__What you should do__
The data below holds a line containing "The ruler (snow-white)" and a line containing "The pencil (rose-pink)"; please quote exactly those two lines and every line between them, and nothing else.

__Data in this exercise__
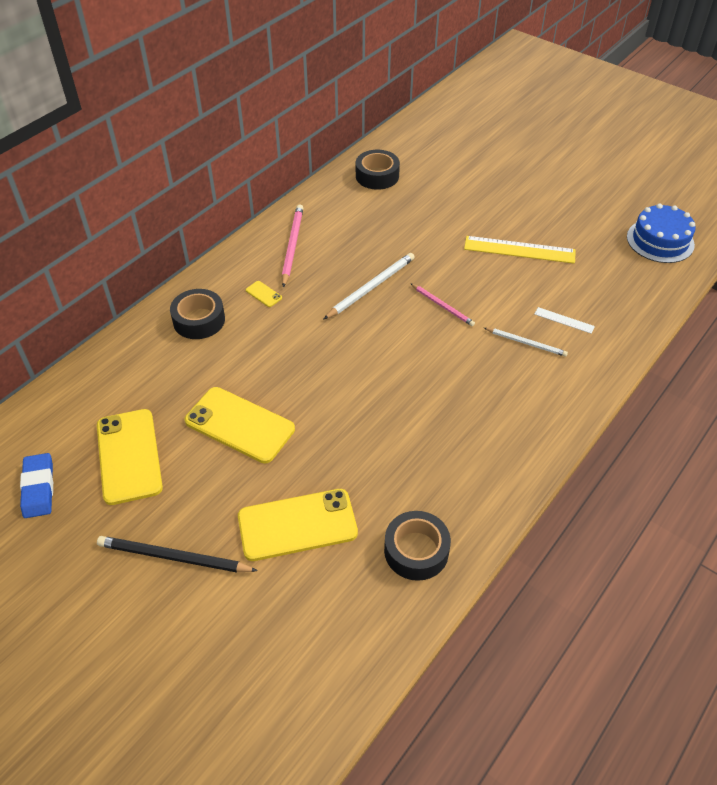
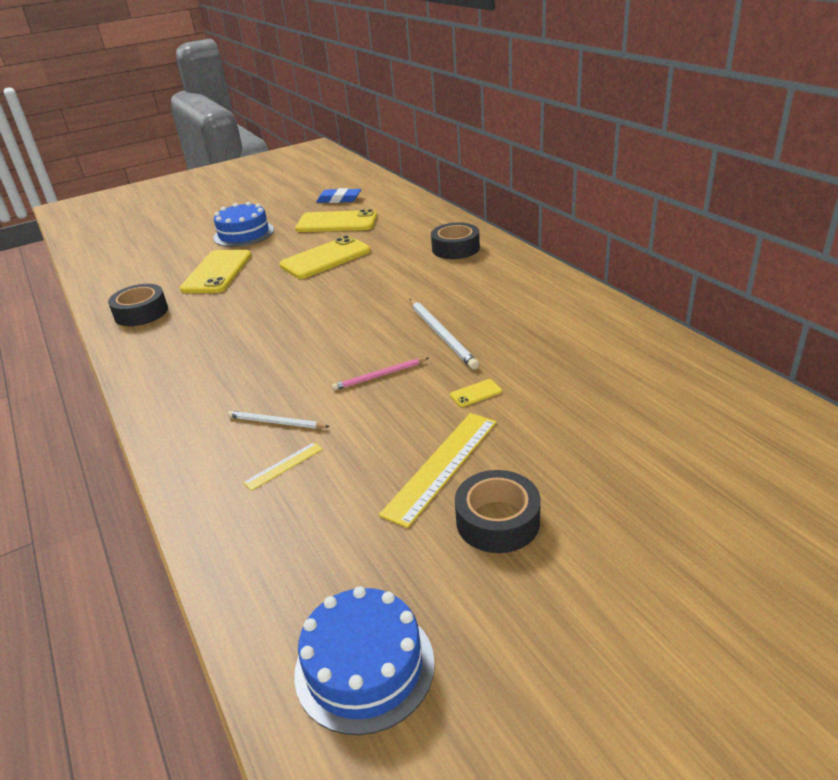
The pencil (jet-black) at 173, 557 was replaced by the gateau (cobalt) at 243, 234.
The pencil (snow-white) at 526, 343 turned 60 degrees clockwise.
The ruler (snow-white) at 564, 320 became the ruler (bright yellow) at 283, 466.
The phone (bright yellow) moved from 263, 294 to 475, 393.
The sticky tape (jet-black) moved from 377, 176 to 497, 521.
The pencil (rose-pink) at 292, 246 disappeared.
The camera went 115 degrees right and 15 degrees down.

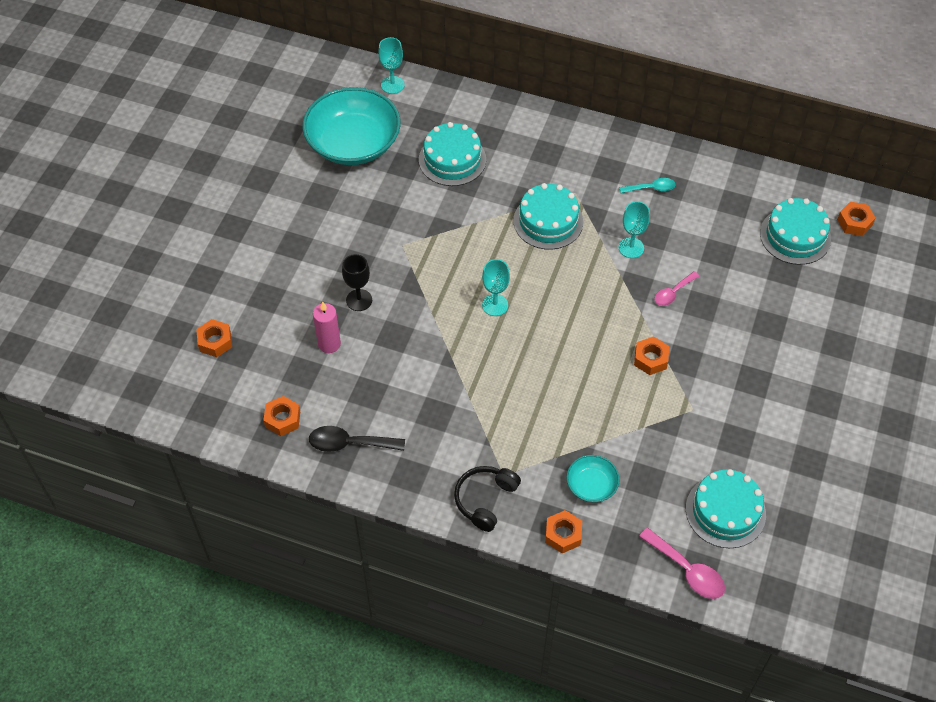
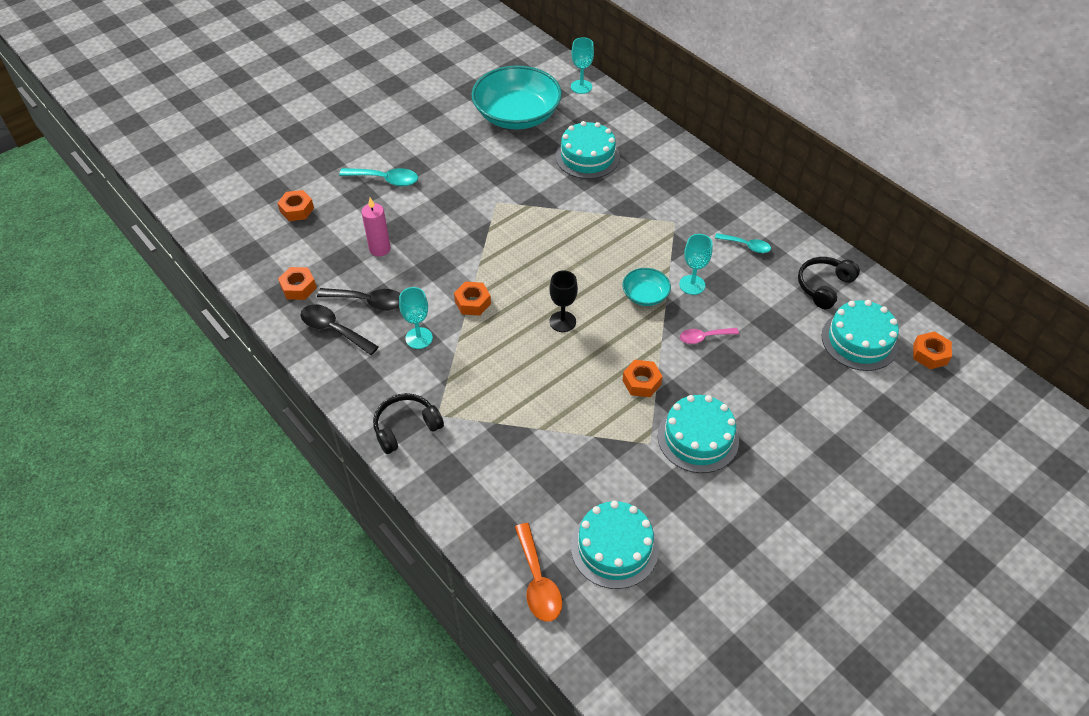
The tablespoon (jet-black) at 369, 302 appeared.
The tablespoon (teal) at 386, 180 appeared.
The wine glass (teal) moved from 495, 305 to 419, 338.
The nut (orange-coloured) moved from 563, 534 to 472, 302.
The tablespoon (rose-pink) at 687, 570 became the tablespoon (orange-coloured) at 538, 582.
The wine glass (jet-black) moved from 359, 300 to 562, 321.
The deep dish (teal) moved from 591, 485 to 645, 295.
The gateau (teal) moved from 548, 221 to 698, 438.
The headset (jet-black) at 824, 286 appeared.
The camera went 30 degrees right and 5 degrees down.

__Reply__
The ruler (snow-white) at 564, 320 became the ruler (bright yellow) at 283, 466.
The phone (bright yellow) moved from 263, 294 to 475, 393.
The sticky tape (jet-black) moved from 377, 176 to 497, 521.
The pencil (rose-pink) at 292, 246 disappeared.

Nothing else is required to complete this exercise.